Information provided
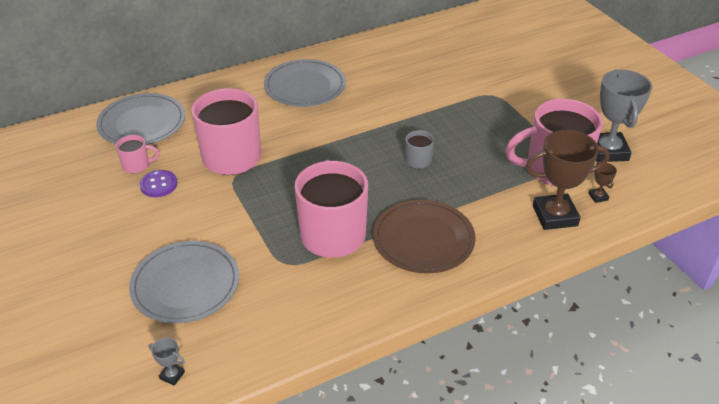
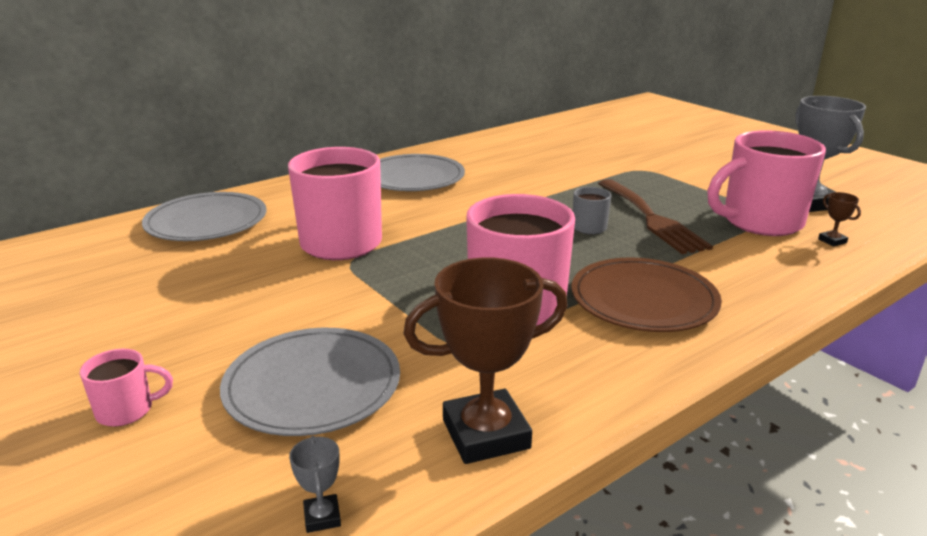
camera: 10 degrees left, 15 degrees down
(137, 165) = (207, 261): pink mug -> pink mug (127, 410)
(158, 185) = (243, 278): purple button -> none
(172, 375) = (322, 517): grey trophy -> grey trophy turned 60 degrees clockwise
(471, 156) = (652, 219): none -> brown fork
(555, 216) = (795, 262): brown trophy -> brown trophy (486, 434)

--

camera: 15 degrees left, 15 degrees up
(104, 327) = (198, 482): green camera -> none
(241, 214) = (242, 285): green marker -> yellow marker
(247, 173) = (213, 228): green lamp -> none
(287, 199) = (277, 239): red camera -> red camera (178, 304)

Exercise objective
Wherever the string "left" appears in the entries, copy that line.

Response to the exercise
camera: 10 degrees left, 15 degrees down
camera: 15 degrees left, 15 degrees up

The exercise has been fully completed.